■ Written problem:
Will you give every entry again exactly as it stands?

■ Record extracts:
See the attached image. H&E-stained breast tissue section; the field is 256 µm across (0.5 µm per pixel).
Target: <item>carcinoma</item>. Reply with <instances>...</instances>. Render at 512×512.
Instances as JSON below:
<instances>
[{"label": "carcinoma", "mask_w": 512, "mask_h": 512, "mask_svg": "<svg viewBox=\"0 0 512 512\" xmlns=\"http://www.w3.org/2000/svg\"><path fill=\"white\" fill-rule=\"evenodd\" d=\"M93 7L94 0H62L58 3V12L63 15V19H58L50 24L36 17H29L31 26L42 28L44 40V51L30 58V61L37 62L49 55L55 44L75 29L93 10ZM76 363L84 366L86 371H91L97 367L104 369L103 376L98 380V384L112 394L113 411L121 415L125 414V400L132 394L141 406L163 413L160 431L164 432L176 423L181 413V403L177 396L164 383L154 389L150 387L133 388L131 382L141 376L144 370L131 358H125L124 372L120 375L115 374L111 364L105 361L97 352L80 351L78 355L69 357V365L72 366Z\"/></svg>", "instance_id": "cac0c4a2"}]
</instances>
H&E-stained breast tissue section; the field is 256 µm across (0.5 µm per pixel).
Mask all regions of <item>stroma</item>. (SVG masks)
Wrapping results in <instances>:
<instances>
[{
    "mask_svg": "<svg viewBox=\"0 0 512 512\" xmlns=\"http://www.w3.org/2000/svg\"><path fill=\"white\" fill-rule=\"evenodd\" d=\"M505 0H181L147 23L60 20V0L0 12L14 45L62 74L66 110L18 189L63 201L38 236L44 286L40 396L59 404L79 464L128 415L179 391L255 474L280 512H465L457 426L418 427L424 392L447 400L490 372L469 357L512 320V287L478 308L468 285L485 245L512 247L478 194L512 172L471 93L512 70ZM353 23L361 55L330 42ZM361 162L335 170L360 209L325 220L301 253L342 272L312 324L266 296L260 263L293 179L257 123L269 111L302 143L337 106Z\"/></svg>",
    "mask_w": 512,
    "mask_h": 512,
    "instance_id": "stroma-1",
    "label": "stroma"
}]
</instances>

■ Answer for this exercise:
See the attached image. H&E-stained breast tissue section; the field is 256 µm across (0.5 µm per pixel).
Target: <item>carcinoma</item>. Reply with <instances>...</instances>. Render at 512×512.
Instances as JSON below:
<instances>
[{"label": "carcinoma", "mask_w": 512, "mask_h": 512, "mask_svg": "<svg viewBox=\"0 0 512 512\" xmlns=\"http://www.w3.org/2000/svg\"><path fill=\"white\" fill-rule=\"evenodd\" d=\"M93 7L94 0H62L58 3V12L63 15V19H58L50 24L36 17H29L31 26L42 28L44 40V51L30 58V61L37 62L49 55L55 44L75 29L93 10ZM76 363L84 366L86 371H91L97 367L104 369L103 376L98 380V384L112 394L113 411L121 415L125 414V400L132 394L141 406L163 413L160 431L164 432L176 423L181 413V403L177 396L164 383L154 389L150 387L133 388L131 382L141 376L144 370L131 358H125L124 372L120 375L115 374L111 364L105 361L97 352L80 351L78 355L69 357V365L72 366Z\"/></svg>", "instance_id": "cac0c4a2"}]
</instances>
H&E-stained breast tissue section; the field is 256 µm across (0.5 µm per pixel).
Mask all regions of <item>stroma</item>. (SVG masks)
Wrapping results in <instances>:
<instances>
[{
    "mask_svg": "<svg viewBox=\"0 0 512 512\" xmlns=\"http://www.w3.org/2000/svg\"><path fill=\"white\" fill-rule=\"evenodd\" d=\"M505 0H181L147 23L60 20V0L0 12L14 45L62 74L66 110L18 189L63 201L38 236L44 286L40 396L59 404L79 464L128 415L179 391L255 474L280 512H465L457 426L418 427L424 392L447 400L490 372L469 357L512 320V287L478 308L468 285L485 245L512 247L478 194L512 172L471 93L512 70ZM353 23L361 55L330 42ZM361 162L335 170L360 209L325 220L301 253L342 272L312 324L266 296L260 263L293 179L257 123L269 111L302 143L337 106Z\"/></svg>",
    "mask_w": 512,
    "mask_h": 512,
    "instance_id": "stroma-1",
    "label": "stroma"
}]
</instances>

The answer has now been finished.